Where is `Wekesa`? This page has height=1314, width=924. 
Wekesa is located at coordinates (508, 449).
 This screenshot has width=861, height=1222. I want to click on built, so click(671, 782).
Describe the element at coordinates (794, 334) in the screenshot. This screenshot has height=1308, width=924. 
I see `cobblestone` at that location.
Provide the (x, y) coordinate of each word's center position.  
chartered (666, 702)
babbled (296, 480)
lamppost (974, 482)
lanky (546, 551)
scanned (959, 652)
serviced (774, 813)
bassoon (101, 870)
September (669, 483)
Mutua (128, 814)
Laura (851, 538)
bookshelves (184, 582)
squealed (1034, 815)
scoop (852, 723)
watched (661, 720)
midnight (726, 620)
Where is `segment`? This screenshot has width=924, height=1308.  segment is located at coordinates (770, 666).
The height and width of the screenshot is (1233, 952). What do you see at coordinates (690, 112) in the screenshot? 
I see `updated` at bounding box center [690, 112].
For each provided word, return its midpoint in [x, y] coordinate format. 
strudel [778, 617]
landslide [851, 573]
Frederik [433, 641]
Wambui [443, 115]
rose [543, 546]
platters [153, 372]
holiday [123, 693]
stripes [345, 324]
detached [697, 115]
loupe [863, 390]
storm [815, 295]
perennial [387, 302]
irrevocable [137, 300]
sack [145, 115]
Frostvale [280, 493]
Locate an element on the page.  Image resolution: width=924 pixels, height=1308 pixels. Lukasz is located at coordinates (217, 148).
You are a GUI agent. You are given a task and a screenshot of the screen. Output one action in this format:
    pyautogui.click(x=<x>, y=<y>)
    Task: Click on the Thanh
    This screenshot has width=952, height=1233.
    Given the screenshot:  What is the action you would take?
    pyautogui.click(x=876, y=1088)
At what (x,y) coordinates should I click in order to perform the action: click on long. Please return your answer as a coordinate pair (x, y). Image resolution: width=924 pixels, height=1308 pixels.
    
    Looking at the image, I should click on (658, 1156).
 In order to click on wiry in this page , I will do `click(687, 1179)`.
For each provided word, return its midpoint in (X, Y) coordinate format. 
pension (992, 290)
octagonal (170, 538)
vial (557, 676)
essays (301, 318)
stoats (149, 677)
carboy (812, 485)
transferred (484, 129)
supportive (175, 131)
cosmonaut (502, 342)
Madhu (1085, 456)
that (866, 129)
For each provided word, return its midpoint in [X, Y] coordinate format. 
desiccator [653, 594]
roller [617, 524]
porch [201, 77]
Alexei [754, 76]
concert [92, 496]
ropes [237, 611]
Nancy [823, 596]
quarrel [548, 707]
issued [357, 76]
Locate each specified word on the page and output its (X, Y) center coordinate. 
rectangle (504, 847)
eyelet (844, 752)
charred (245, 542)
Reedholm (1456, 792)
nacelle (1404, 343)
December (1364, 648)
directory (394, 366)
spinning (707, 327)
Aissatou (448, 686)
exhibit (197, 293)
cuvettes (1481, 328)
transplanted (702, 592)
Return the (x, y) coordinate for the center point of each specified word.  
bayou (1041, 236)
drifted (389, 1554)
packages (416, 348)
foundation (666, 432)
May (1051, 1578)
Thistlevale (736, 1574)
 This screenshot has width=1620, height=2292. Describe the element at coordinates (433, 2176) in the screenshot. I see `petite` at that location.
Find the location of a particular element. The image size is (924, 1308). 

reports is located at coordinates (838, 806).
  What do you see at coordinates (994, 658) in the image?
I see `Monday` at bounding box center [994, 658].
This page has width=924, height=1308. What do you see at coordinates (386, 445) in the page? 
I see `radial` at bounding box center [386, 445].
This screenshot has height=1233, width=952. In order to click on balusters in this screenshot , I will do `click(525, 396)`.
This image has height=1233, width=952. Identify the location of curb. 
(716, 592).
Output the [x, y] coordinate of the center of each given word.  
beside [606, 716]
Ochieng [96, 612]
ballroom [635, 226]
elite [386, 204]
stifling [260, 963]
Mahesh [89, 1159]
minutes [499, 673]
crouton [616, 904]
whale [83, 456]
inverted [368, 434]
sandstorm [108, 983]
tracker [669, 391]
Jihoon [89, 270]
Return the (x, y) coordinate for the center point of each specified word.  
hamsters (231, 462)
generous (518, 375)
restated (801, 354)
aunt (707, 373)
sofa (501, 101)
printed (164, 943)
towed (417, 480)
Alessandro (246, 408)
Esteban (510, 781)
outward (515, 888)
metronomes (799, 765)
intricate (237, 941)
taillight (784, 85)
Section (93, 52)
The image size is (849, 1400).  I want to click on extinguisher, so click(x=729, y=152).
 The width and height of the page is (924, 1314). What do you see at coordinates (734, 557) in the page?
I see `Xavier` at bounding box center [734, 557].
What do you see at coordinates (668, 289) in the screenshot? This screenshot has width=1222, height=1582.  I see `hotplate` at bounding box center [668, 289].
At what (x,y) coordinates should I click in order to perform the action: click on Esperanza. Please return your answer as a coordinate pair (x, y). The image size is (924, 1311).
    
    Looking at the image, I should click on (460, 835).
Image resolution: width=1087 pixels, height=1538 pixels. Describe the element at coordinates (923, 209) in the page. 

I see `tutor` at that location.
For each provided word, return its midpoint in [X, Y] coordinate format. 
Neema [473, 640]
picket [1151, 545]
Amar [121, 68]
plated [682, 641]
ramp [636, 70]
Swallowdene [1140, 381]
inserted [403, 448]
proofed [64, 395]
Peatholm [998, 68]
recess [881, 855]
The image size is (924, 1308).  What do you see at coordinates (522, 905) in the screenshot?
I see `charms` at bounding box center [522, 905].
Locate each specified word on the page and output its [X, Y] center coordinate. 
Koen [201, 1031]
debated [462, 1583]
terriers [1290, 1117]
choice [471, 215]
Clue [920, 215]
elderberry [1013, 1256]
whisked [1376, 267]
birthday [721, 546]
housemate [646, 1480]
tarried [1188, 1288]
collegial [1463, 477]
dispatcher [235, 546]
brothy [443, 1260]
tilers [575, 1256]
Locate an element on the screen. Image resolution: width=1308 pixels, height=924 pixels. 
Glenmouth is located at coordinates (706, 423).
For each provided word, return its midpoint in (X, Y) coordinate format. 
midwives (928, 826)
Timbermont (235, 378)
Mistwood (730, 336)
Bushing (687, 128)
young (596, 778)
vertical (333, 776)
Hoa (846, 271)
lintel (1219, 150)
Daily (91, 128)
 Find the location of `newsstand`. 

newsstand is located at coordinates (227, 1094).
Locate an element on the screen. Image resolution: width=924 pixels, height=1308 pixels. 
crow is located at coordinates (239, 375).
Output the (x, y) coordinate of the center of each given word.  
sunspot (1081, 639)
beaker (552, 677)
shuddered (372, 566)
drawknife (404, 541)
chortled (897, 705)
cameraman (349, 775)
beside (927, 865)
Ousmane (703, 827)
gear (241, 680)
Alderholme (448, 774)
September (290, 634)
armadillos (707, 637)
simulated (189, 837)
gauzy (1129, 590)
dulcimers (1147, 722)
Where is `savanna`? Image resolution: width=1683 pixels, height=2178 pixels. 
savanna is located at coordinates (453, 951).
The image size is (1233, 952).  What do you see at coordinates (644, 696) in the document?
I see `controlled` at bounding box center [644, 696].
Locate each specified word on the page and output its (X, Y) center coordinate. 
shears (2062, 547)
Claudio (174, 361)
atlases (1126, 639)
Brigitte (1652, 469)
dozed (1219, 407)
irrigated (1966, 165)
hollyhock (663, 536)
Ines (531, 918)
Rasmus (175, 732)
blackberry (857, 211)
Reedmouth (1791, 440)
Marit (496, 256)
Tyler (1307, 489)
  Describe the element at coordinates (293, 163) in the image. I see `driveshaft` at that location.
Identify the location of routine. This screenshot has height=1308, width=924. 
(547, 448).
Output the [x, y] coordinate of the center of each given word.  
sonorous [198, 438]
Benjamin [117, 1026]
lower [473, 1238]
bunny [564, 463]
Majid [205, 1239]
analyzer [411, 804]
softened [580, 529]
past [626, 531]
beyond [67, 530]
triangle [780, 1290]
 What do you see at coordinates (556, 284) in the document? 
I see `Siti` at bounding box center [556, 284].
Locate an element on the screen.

:::

THE REQUEST – Copy out the data unchanged, starting at the line that contains "ramp [636, 70]" and ending at the line that contains "irrigated (1966, 165)", with both of those lines included.

SOLUTION TO THE PROBLEM –
ramp [636, 70]
Swallowdene [1140, 381]
inserted [403, 448]
proofed [64, 395]
Peatholm [998, 68]
recess [881, 855]
The image size is (924, 1308).  What do you see at coordinates (522, 905) in the screenshot?
I see `charms` at bounding box center [522, 905].
Locate each specified word on the page and output its [X, Y] center coordinate. 
Koen [201, 1031]
debated [462, 1583]
terriers [1290, 1117]
choice [471, 215]
Clue [920, 215]
elderberry [1013, 1256]
whisked [1376, 267]
birthday [721, 546]
housemate [646, 1480]
tarried [1188, 1288]
collegial [1463, 477]
dispatcher [235, 546]
brothy [443, 1260]
tilers [575, 1256]
Locate an element on the screen. Image resolution: width=1308 pixels, height=924 pixels. 
Glenmouth is located at coordinates (706, 423).
For each provided word, return its midpoint in (X, Y) coordinate format. 
midwives (928, 826)
Timbermont (235, 378)
Mistwood (730, 336)
Bushing (687, 128)
young (596, 778)
vertical (333, 776)
Hoa (846, 271)
lintel (1219, 150)
Daily (91, 128)
 Find the location of `newsstand`. 

newsstand is located at coordinates (227, 1094).
Locate an element on the screen. Image resolution: width=924 pixels, height=1308 pixels. 
crow is located at coordinates (239, 375).
Output the (x, y) coordinate of the center of each given word.  
sunspot (1081, 639)
beaker (552, 677)
shuddered (372, 566)
drawknife (404, 541)
chortled (897, 705)
cameraman (349, 775)
beside (927, 865)
Ousmane (703, 827)
gear (241, 680)
Alderholme (448, 774)
September (290, 634)
armadillos (707, 637)
simulated (189, 837)
gauzy (1129, 590)
dulcimers (1147, 722)
Where is `savanna`? Image resolution: width=1683 pixels, height=2178 pixels. 
savanna is located at coordinates (453, 951).
The image size is (1233, 952).  What do you see at coordinates (644, 696) in the document?
I see `controlled` at bounding box center [644, 696].
Locate each specified word on the page and output its (X, Y) center coordinate. 
shears (2062, 547)
Claudio (174, 361)
atlases (1126, 639)
Brigitte (1652, 469)
dozed (1219, 407)
irrigated (1966, 165)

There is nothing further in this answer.